_Given task_. Reproduce the following data entries verbatim, with the pictures omitted from your answer.

Data entries:
%%
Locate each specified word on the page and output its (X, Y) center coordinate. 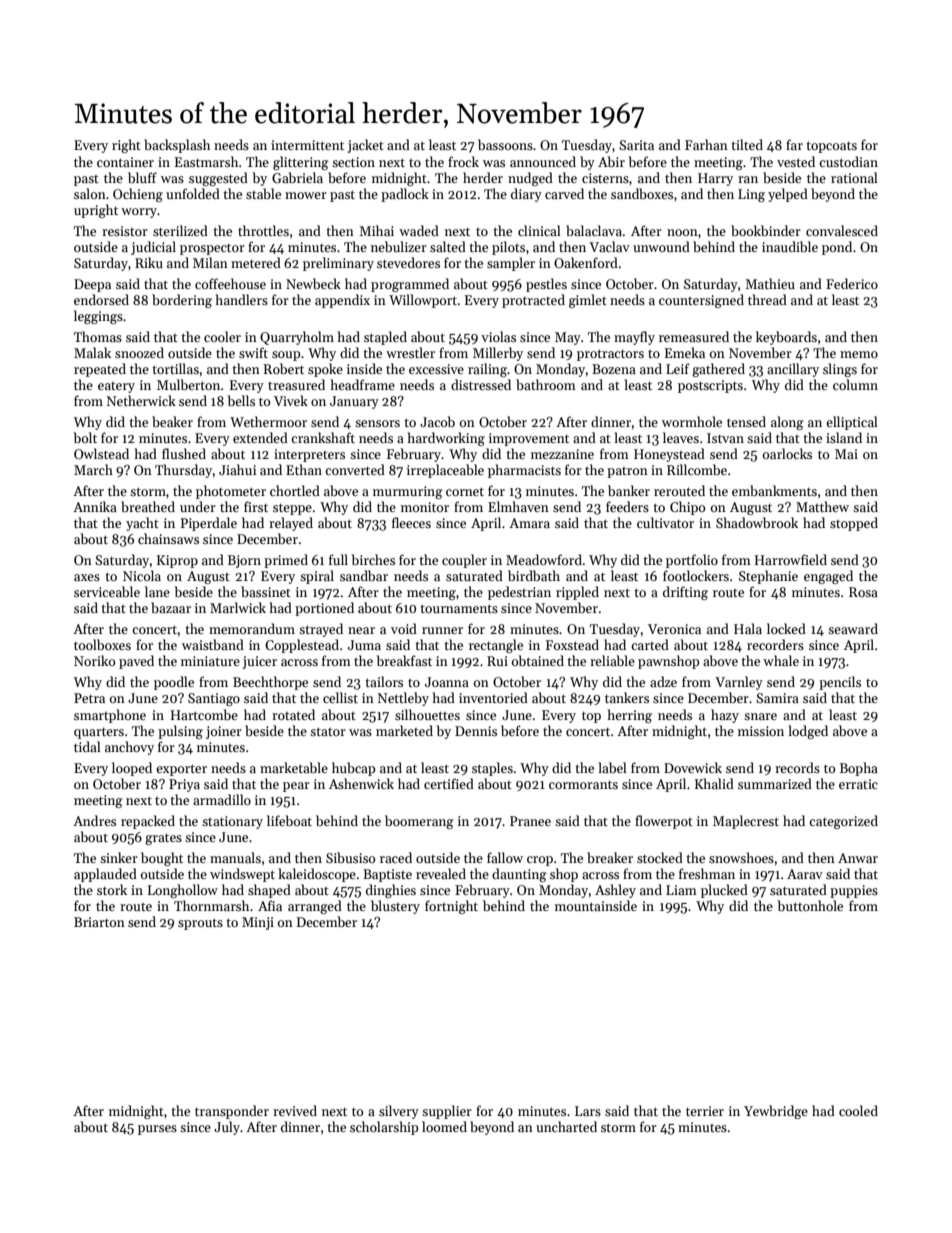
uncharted (566, 1126)
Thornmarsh (211, 905)
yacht (142, 524)
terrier (705, 1111)
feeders (627, 506)
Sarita (636, 145)
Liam (681, 890)
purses (157, 1130)
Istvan (725, 438)
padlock (405, 195)
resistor (125, 231)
%%
_Finished task_.
Locate each specified word on the page and output its (X, Y) center coordinate. 
uncharted (566, 1126)
Thornmarsh (211, 905)
yacht (142, 524)
terrier (705, 1111)
feeders (627, 506)
Sarita (636, 145)
Liam (681, 890)
purses (157, 1130)
Istvan (725, 438)
padlock (405, 195)
resistor (125, 231)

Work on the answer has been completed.